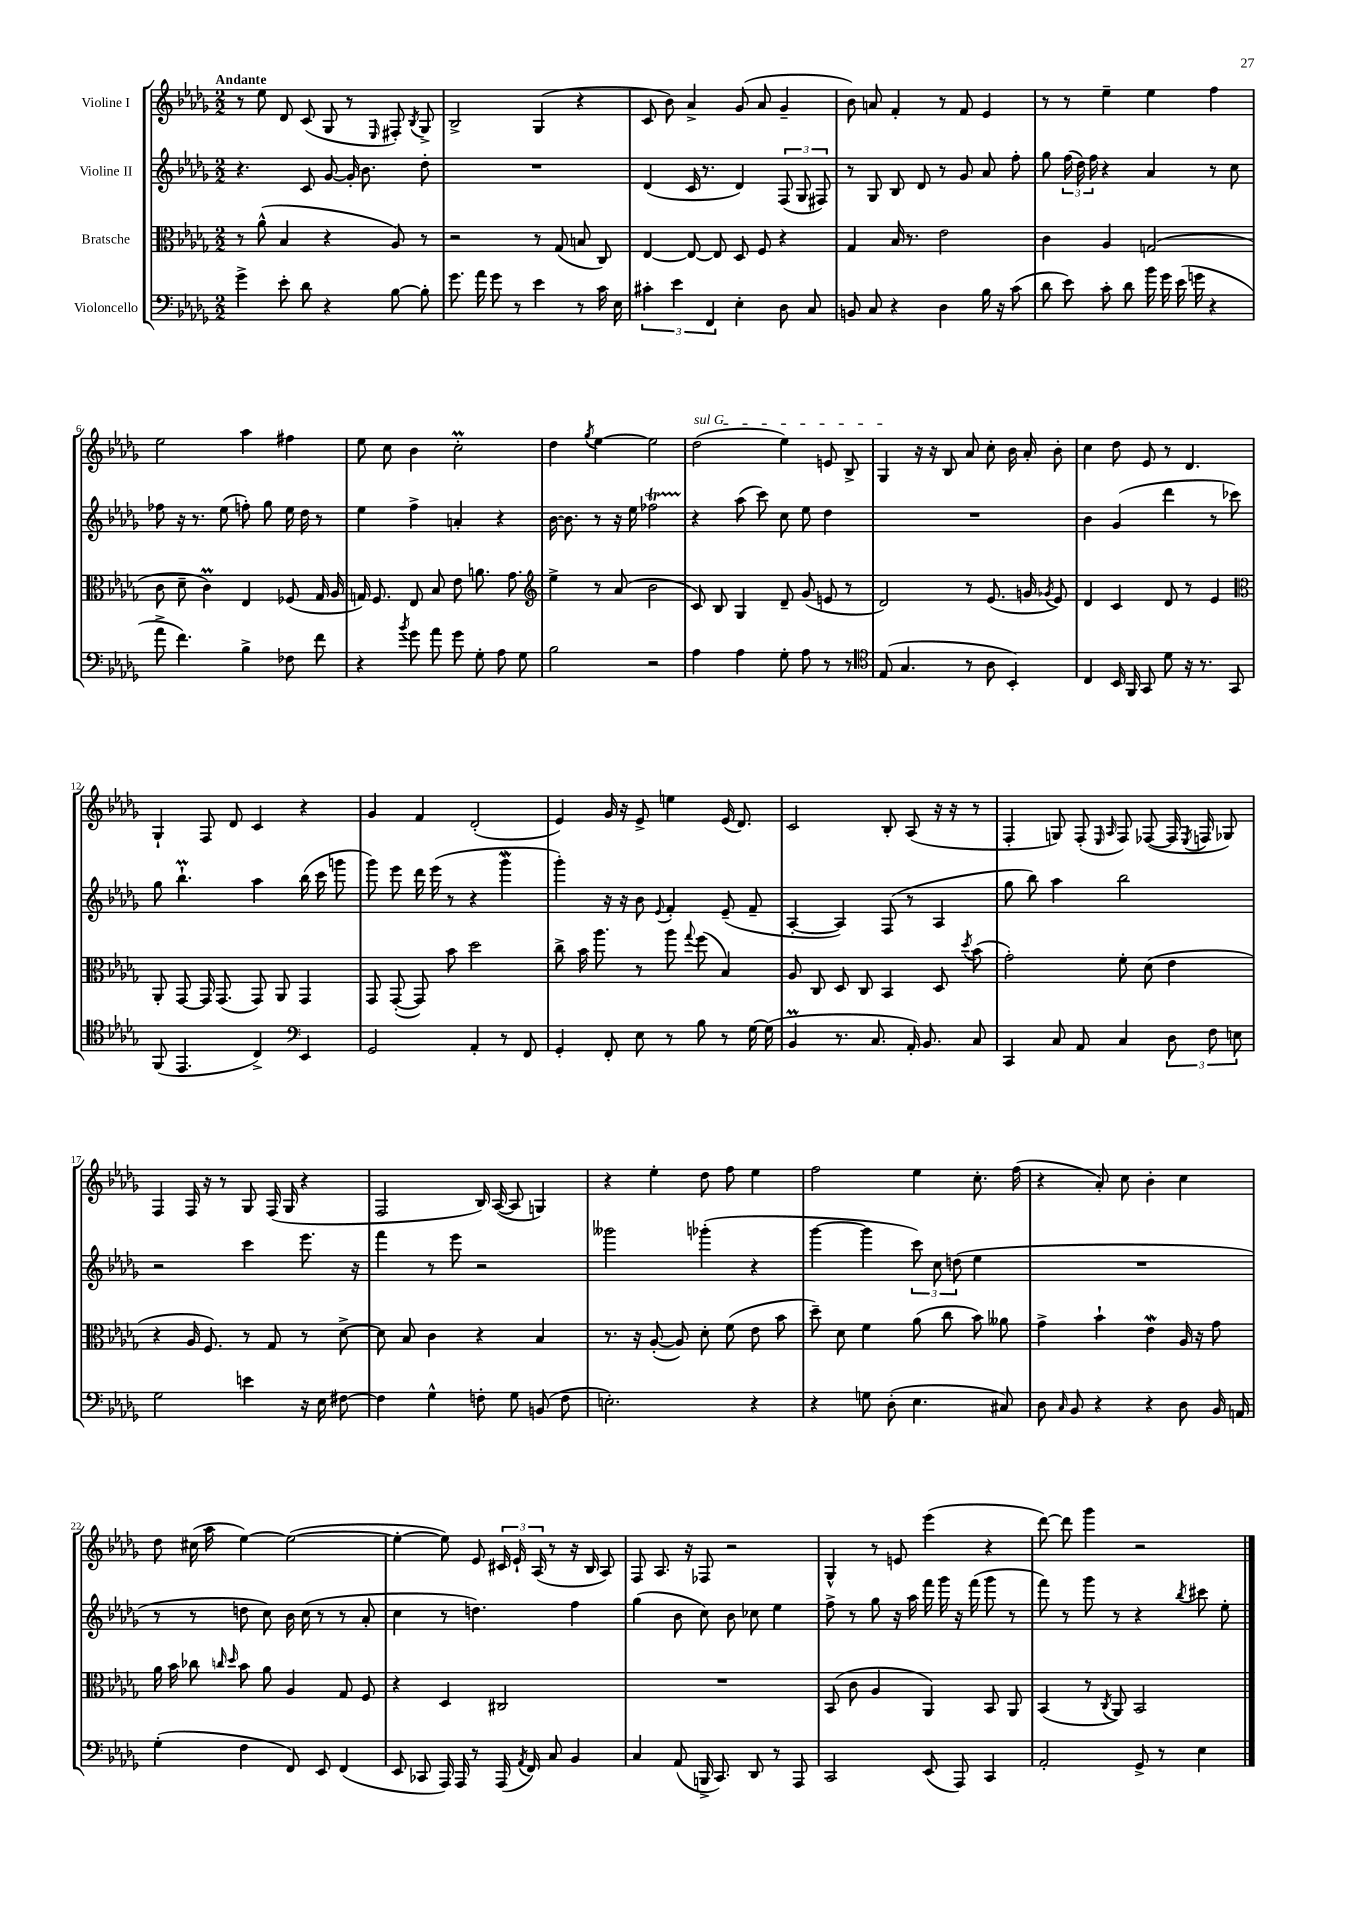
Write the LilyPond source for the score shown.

<<
\new StaffGroup <<
\new Staff = "s0" \with { instrumentName = "Violine I" } {
    \clef treble \key des \major \numericTimeSignature \time 2/2 \tempo "Andante"
    \autoBeamOff r8 ees''8 des'8 c'8( ges8 r8 \grace { ees16 } fis8-.) \acciaccatura { bes8 } ges8-> |
    bes2-> ges4( r4 |
    c'8 bes'8) aes'4-> ges'8( aes'8 ges'4-- |
    bes'8) a'8 f'4-. r8 f'8 ees'4 |
    r8 r8 ees''4-- ees''4 f''4 |
    ees''2 aes''4 fis''4 |
    ees''8 c''8 bes'4 c''2-.\prall |
    des''4 \acciaccatura { ges''8 } ees''4~ ees''2 |
    \once \override TextSpanner.bound-details.left.text = \markup { \italic "sul G" } des''2\startTextSpan( ees''4) e'8 bes8-> |
    ges4\stopTextSpan r16 r16 bes8 aes'8 c''8-. bes'16 aes'16-. bes'8-. |
    c''4 des''8 ees'8 r8 des'4. |
    ges4-! f8 des'8 c'4 r4 |
    ges'4 f'4 des'2-.( |
    ees'4) ges'16 r16 ees'8-> e''4 ees'16( des'8.) |
    c'2 bes8-. aes8( r16 r16 r8 |
    f4-. g8) f8-.( \grace { ees16 aes16 } f8) fes8~( fes16 \acciaccatura { ees8 } f16 ges8) |
    f4 f16 r16 r8 ges8 f16( ges16 r4 |
    f2 bes16) aes16~( aes8 g4) |
    r4 ees''4-. des''8 f''8 ees''4 |
    f''2 ees''4 c''8.-. f''16( |
    r4 aes'8-.) c''8 bes'4-. c''4 |
    des''8 cis''16( aes''16 ees''4~) ees''2~( |
    ees''4~-. ees''8) ees'8 \tuplet 3/2 { cis'16 ees'16-! aes16( } r8 r16 bes16 aes8) |
    f8 aes8. r16 fes8 r2 |
    ges4-^ r8 e'8 ees'''4( r4 |
    des'''8~) des'''8 ges'''4 r2 \bar "|." |
}
\new Staff = "s1" \with { instrumentName = "Violine II" } {
    \clef treble \key des \major \numericTimeSignature \time 2/2
    \autoBeamOff r4. c'8 ges'8~ ges'16-. bes'8. des''8-. |
    R1 |
    des'4( c'16 r8. des'4) \tuplet 3/2 { f8( ges8 fis8) } |
    r8 ges8 bes8 des'8 r8 ges'8 aes'8 f''8-. |
    ges''8 \tuplet 3/2 { f''16( des''16) f''16 } r4 aes'4 r8 c''8 |
    fes''8 r16 r8. ees''8( f''8-.) ges''8 ees''16 des''16 r8 |
    ees''4 f''4-> a'4-. r4 |
    bes'16~ bes'8. r8 r16 ees''16 fes''2\startTrillSpan |
    r4\stopTrillSpan aes''8( c'''8) c''8 ees''8 des''4 |
    R1 |
    bes'4 ges'4( des'''4 r8 ces'''8) |
    ges''8 bes''4.-!\prall aes''4 bes''16( c'''16 g'''8 |
    ges'''8) ees'''8 des'''16 ees'''16( r8 r4 ges'''4\mordent |
    ges'''4-.) r16 r16 bes'8 \appoggiatura { ees'8 } f'4-. ees'8--( f'8-- |
    aes4~-. aes4) f8( r8 aes4 |
    ges''8 bes''8) aes''4 bes''2 |
    r2 c'''4 ees'''8. r16 |
    f'''4 r8 ees'''8 r2 |
    geses'''2 ges'''4-.( r4 |
    ges'''4~ ges'''4 \tuplet 3/2 { c'''8) c''8 d''8( } ees''4 |
    R1 |
    r8 r8 d''8 c''8) bes'16 c''16( r8 r8 aes'8-. |
    c''4 r8 d''4.) f''4 |
    ges''4( bes'8 c''8) bes'8 ces''8 ees''4 |
    f''8-> r8 ges''8 r16 aes''16 f'''16 ges'''16 r16 f'''16( ges'''8 r8 |
    f'''8) r8 ges'''8 r8 r4 \acciaccatura { bes''8 } cis'''8 ees''8-. \bar "|." |
}
\new Staff = "s2" \with { instrumentName = "Bratsche" } {
    \clef alto \key des \major \numericTimeSignature \time 2/2
    \autoBeamOff r8 aes'8-^( bes4 r4 aes8) r8 |
    r2 r8 ges8( b8 c8) |
    ees4~ ees8~ ees8 des8 f8 r4 |
    ges4 bes16 r8. ees'2 |
    c'4 aes4 g2( |
    c'8 des'8-- c'4\prall) ees4 fes8( ges16 aes16 |
    g16) f8. ees8 bes8 ees'8 a'8. ges'8. |
    \clef treble ees''4-> r8 aes'8( bes'2 |
    c'8) bes8 ges4 des'8-- ges'8( e'8 r8 |
    des'2) r8 ees'8.( g'16 \acciaccatura { ges'8 } ees'8) |
    des'4 c'4 des'8 r8 ees'4 |
    \clef alto aes,8-. ges,8~ ges,16 ges,8.( ges,8) aes,8 ges,4 |
    ges,8 ges,8~-.( ges,8) bes'8 des''2 |
    c''8-> bes'16 aes''8. r8 aes''8 \appoggiatura { ges''8 } f''8( bes4) |
    aes8 c8 des8 c8 bes,4 des8 \acciaccatura { des''8 } bes'8( |
    ges'2-.) f'8-. des'8( ees'4 |
    r4 aes16 f8.) r8 ges8 r8 des'8~-> |
    des'8 bes8 c'4 r4 bes4 |
    r8. r16 aes8~-.( aes8) des'8-. f'8( ees'8 bes'8 |
    des''8--) des'8 f'4 aes'8( c''8 bes'8) aeses'8 |
    ges'4-> bes'4-! ees'4\mordent aes16 r16 ges'8 |
    aes'16 bes'16 ces''8 \grace { c''16 des''16 } bes'8 aes'8 aes4 ges8 f8 |
    r4 des4 cis2 |
    R1 |
    bes,8( c'8 aes4 aes,4) bes,8 aes,8 |
    bes,4( r8 \acciaccatura { c8 } aes,8) bes,2 \bar "|." |
}
\new Staff = "s3" \with { instrumentName = "Violoncello" } {
    \clef bass \key des \major \numericTimeSignature \time 2/2
    \autoBeamOff ges'4-> ees'8-. des'8 r4 bes8~ bes8-. |
    ges'8. aes'16 ges'8 r8 ees'4 r8 c'16 ees16 |
    \tuplet 3/2 { cis'4-. ees'4 f,4 } ees4-. des8 c8 |
    b,8 c8 r4 des4 bes16 r16 c'8( |
    des'8 ees'8) c'8-. des'8 bes'16 ges'16 ees'16( g'16 r4 |
    aes'8-> f'4.) bes4-> fes8 f'8 |
    r4 \acciaccatura { bes'8 } ges'8 aes'8 ges'8 ges8-. aes8 ges8 |
    bes2 r2 |
    aes4 aes4 ges8-. aes8 r8 r8 |
    \clef tenor ees8( ges4. r8 aes8 bes,4-.) |
    c4 bes,16 f,16 ges,8 des'8 r16 r8. ges,8 |
    f,8( ees,4. c4->) \clef bass ees,4 |
    ges,2 aes,4-. r8 f,8 |
    ges,4-. f,8-. ees8 r8 bes8 r8 ges16~ ges16( |
    bes,4\prall r8. c8. aes,16-.) bes,8. c8 |
    c,4 c8 aes,8 c4 \tuplet 3/2 { des8 f8 e8 } |
    ges2 e'4 r16 ees16 fis8~ |
    fis4 ges4-^ f8-. ges8 b,8( f8 |
    e2.-.) r4 |
    r4 g8 des8-.( ees4. cis8) |
    des8 \grace { c16 } bes,8 r4 r4 des8 bes,16 a,16 |
    ges4-.( f4 f,8) ees,8 f,4( |
    ees,8 ces,8 aes,,16) aes,,16 r8 aes,,16( \acciaccatura { aes,8 } f,16) c8 bes,4 |
    c4 aes,8( b,,16-> c,8.) des,8 r8 aes,,8 |
    c,2 ees,8( aes,,8) c,4 |
    aes,2-. ges,8-> r8 ees4 \bar "|." |
}
>>
>>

---

### Problem requirements
Return each line of the items that contains the string "treble". Case counts.

### Response to this exercise
    \clef treble \key des \major \numericTimeSignature \time 2/2 \tempo "Andante"
    \clef treble \key des \major \numericTimeSignature \time 2/2
    \clef treble ees''4-> r8 aes'8( bes'2 |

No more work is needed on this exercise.